■ **DATA SHOWN**:

───

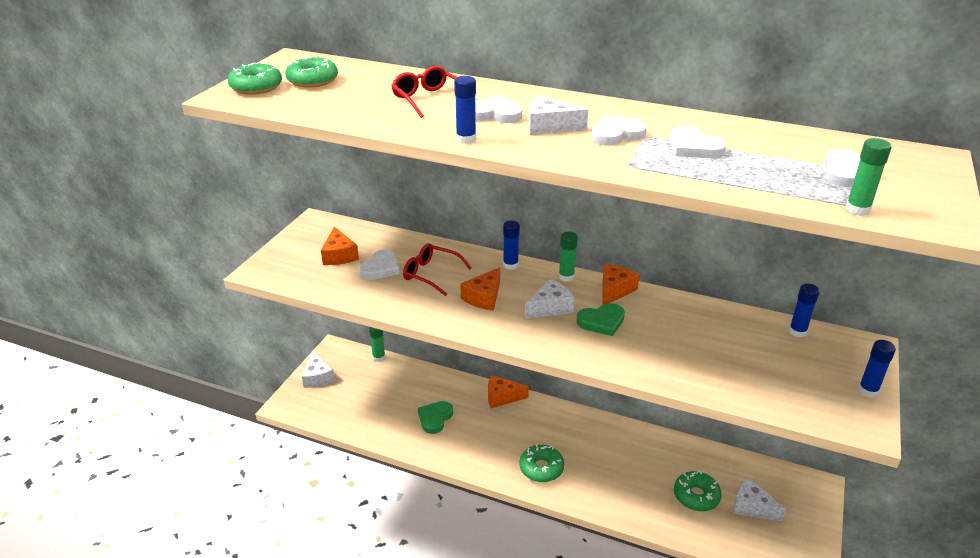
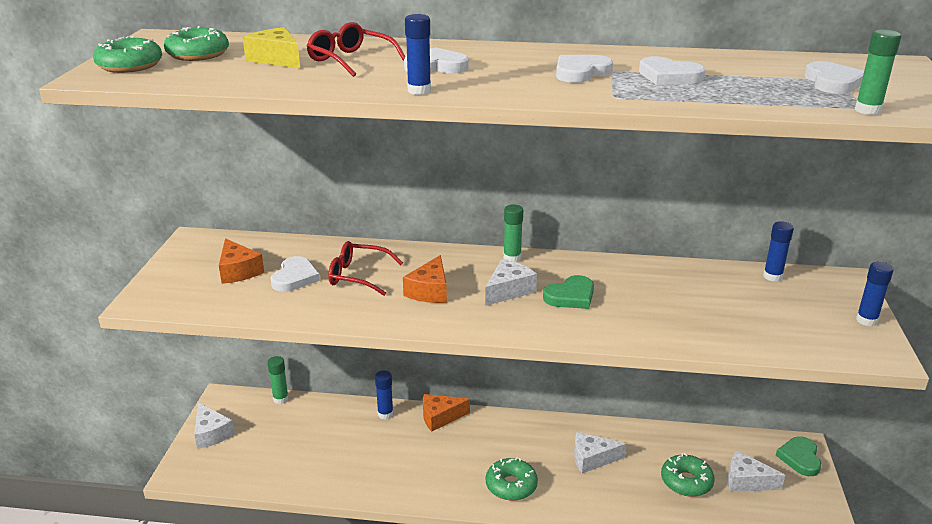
camera: 15 degrees left, 5 degrees down
(370, 92) = (276, 59): none -> yellow cheese
(435, 418) = (370, 454): green heart -> green heart (800, 458)
(510, 265) = (445, 255): blue glue stick -> blue glue stick (385, 414)
(549, 126) = (504, 72): white cheese -> white cheese (592, 459)
(614, 290) = (570, 264): orange cheese -> none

───

■ **TASK**: Please transcribe all of the entries exactly and omit any picture they hold.

■ **RESPONSE TO THIS EXERCISE**:
camera: 15 degrees left, 5 degrees down
(370, 92) = (276, 59): none -> yellow cheese
(435, 418) = (370, 454): green heart -> green heart (800, 458)
(510, 265) = (445, 255): blue glue stick -> blue glue stick (385, 414)
(549, 126) = (504, 72): white cheese -> white cheese (592, 459)
(614, 290) = (570, 264): orange cheese -> none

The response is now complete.